Prompt: Transcribe the listing below verbatim, omitting pictures.

Supplied data:
═══

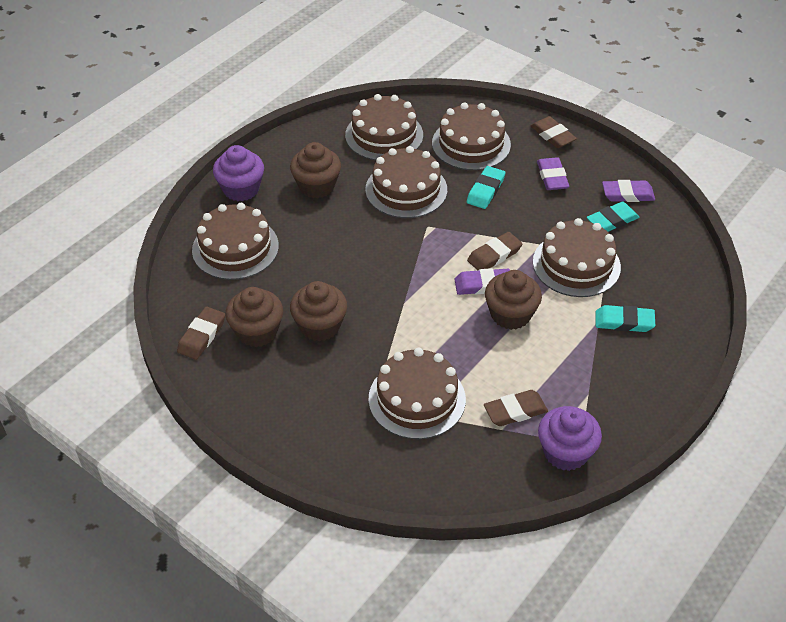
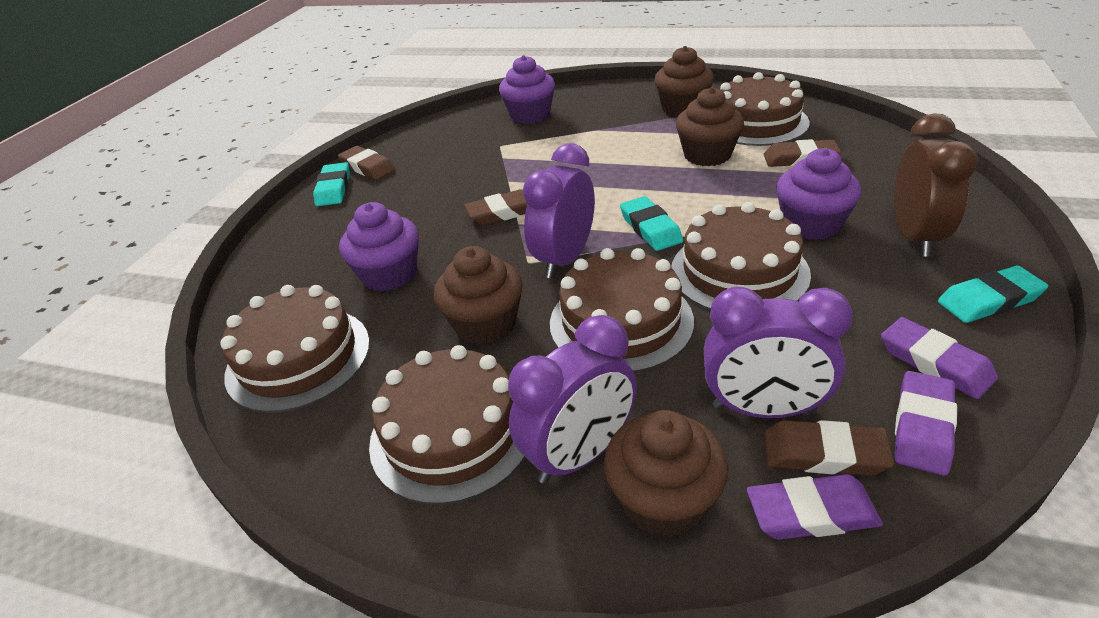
brown cake: 6 -> 5
brown clock: 0 -> 1
purple clock: 0 -> 3
purple cupcake: 2 -> 3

═══

Solution:
brown cake: 6 -> 5
brown clock: 0 -> 1
purple clock: 0 -> 3
purple cupcake: 2 -> 3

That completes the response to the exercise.